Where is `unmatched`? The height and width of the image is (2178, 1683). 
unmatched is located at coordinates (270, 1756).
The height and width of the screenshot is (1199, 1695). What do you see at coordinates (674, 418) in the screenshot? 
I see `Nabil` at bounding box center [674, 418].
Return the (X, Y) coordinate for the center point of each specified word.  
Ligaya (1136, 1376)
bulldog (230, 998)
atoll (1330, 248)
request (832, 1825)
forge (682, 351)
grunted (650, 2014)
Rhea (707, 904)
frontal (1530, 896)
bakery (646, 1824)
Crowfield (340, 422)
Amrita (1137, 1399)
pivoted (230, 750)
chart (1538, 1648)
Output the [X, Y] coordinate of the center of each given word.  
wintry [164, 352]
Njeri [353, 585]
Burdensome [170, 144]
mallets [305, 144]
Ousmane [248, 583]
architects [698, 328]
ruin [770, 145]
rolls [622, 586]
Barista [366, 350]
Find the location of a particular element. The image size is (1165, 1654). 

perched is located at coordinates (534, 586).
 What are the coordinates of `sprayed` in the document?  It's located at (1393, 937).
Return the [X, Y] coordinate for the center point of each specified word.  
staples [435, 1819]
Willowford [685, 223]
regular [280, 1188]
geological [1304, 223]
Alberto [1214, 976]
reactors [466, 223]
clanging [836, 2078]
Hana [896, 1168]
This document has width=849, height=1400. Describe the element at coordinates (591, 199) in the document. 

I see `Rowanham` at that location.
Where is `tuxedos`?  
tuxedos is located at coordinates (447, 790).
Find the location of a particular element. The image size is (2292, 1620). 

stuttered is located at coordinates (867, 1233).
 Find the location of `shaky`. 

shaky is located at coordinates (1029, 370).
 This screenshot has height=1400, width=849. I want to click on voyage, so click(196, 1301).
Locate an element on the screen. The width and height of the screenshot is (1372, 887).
+===+
Rewrite the material between the lines holding "frontal (1530, 896)" and "Barista [366, 350]", inclusive, keeping every line, instruction lines included. Shift each coordinate value in the answers by -22.

frontal (1508, 874)
bakery (624, 1802)
Crowfield (318, 400)
Amrita (1115, 1377)
pivoted (208, 728)
chart (1516, 1626)
Output the [X, Y] coordinate of the center of each given word.  
wintry [142, 330]
Njeri [331, 563]
Burdensome [148, 122]
mallets [283, 122]
Ousmane [226, 561]
architects [676, 306]
ruin [748, 123]
rolls [600, 564]
Barista [344, 328]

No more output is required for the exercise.